Your objective: The response must consist of the lines below from the one with "R9: 1.5k (0V, CT) -> 1.5k (CT, DIS)" through the one with "U2 pin CO: PULSE -> none", exactly as they appear and with both ends kept.

====== Provided records

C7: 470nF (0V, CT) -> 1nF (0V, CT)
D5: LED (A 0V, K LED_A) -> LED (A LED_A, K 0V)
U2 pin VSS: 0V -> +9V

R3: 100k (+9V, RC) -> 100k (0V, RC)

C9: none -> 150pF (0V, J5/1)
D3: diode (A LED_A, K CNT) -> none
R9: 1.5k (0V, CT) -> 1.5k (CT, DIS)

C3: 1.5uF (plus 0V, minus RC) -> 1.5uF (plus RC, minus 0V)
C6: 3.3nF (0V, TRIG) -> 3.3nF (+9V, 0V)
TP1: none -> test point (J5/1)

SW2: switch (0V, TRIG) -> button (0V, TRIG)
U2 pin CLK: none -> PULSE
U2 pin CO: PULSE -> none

============
====== Provided records

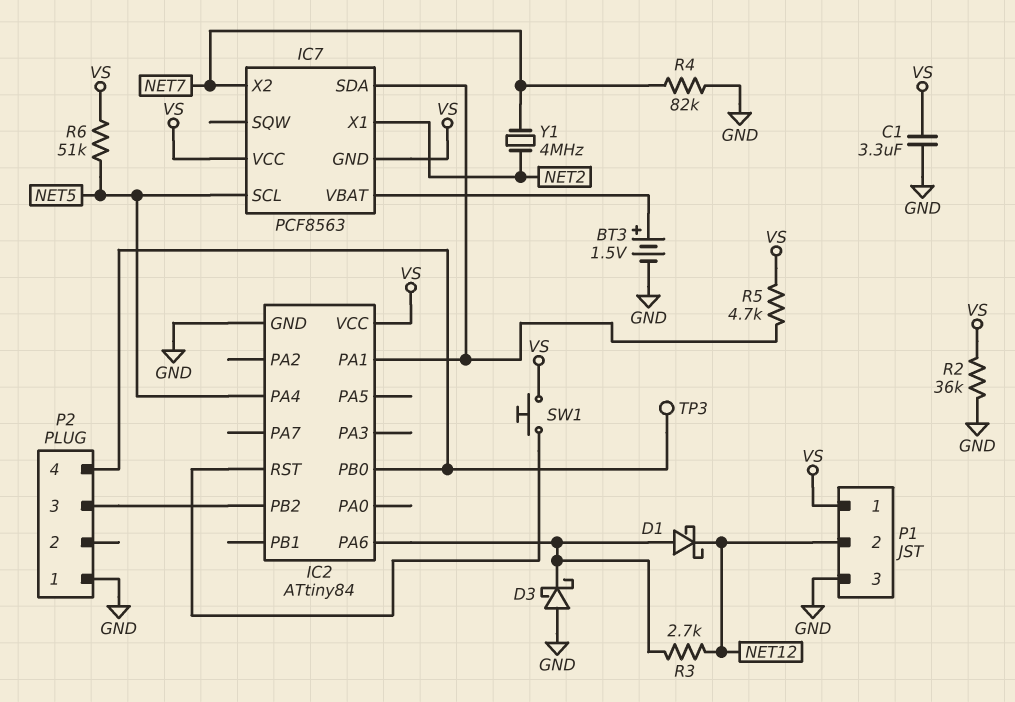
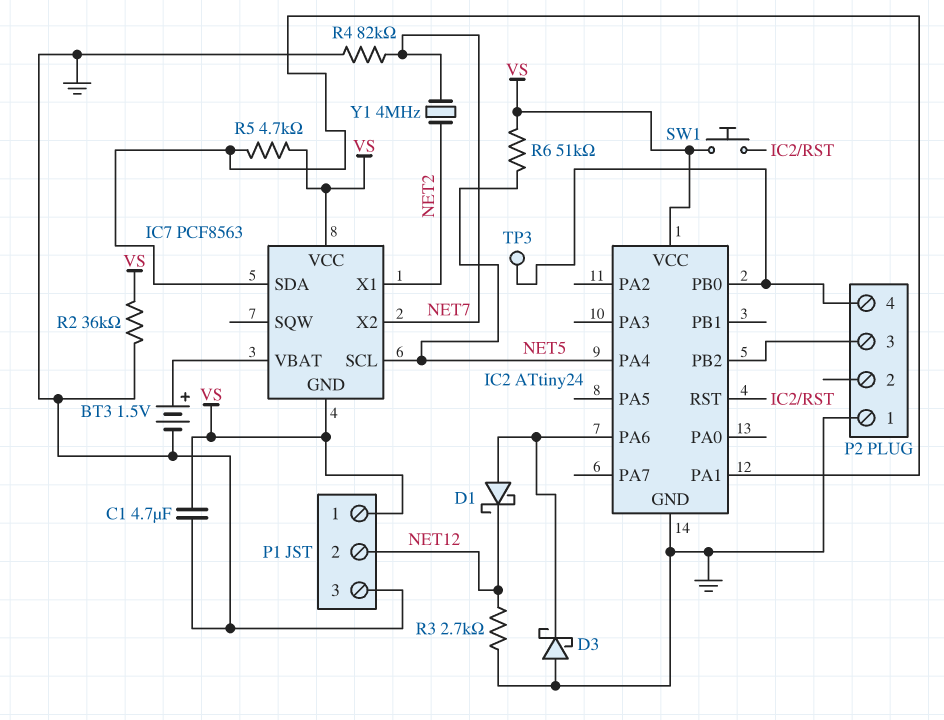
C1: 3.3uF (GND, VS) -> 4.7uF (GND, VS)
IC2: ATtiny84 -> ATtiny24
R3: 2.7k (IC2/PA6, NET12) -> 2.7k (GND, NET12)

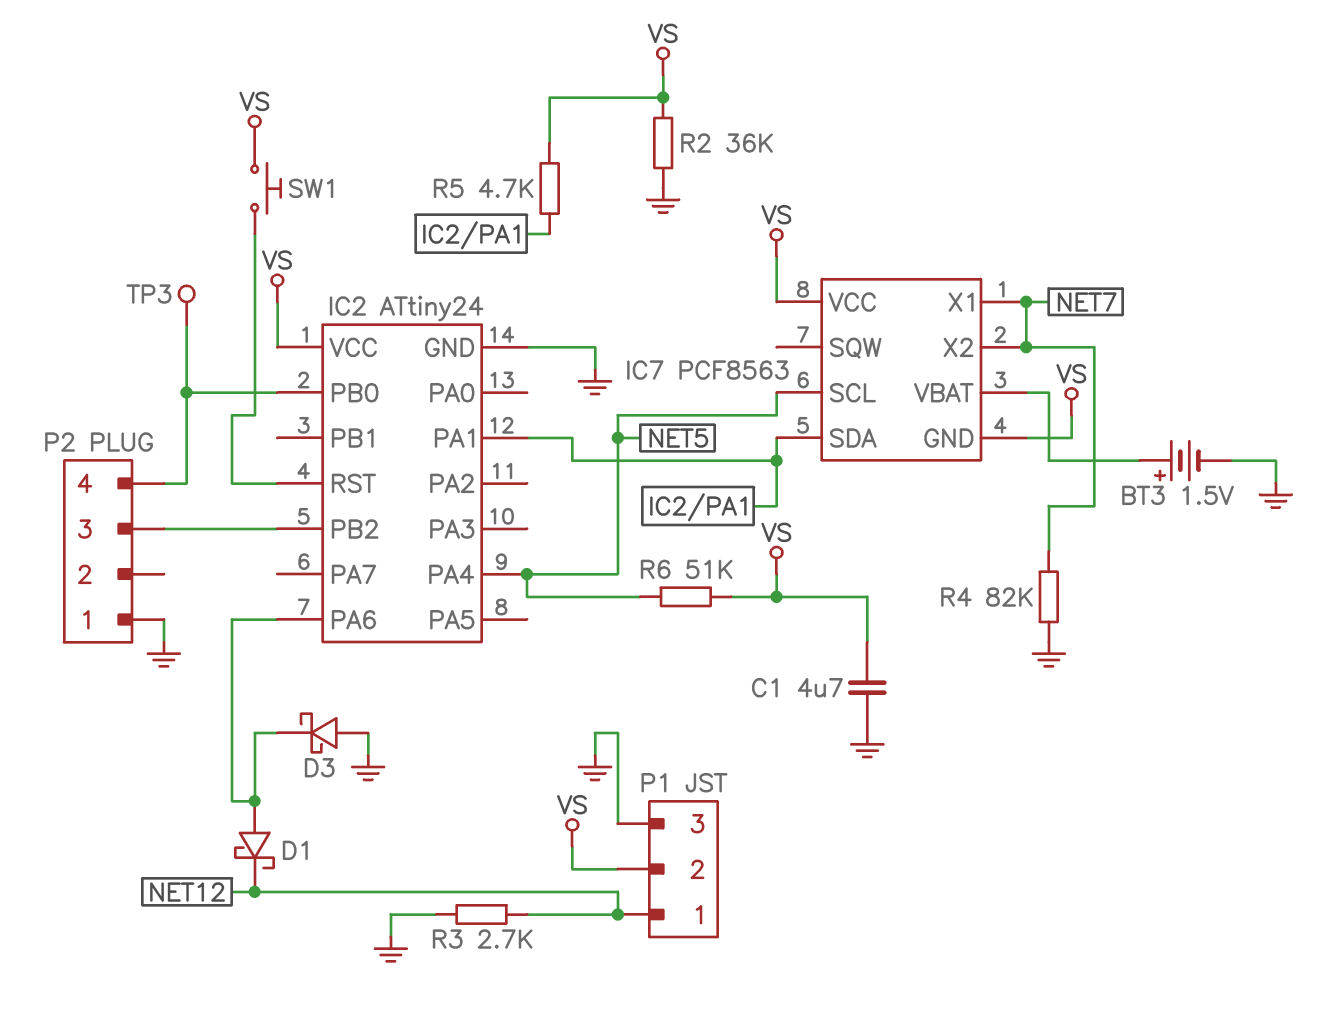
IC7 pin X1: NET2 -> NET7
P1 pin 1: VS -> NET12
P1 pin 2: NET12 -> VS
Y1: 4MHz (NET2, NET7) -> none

============

Your solution:
R9: 1.5k (0V, CT) -> 1.5k (CT, DIS)

C3: 1.5uF (plus 0V, minus RC) -> 1.5uF (plus RC, minus 0V)
C6: 3.3nF (0V, TRIG) -> 3.3nF (+9V, 0V)
TP1: none -> test point (J5/1)

SW2: switch (0V, TRIG) -> button (0V, TRIG)
U2 pin CLK: none -> PULSE
U2 pin CO: PULSE -> none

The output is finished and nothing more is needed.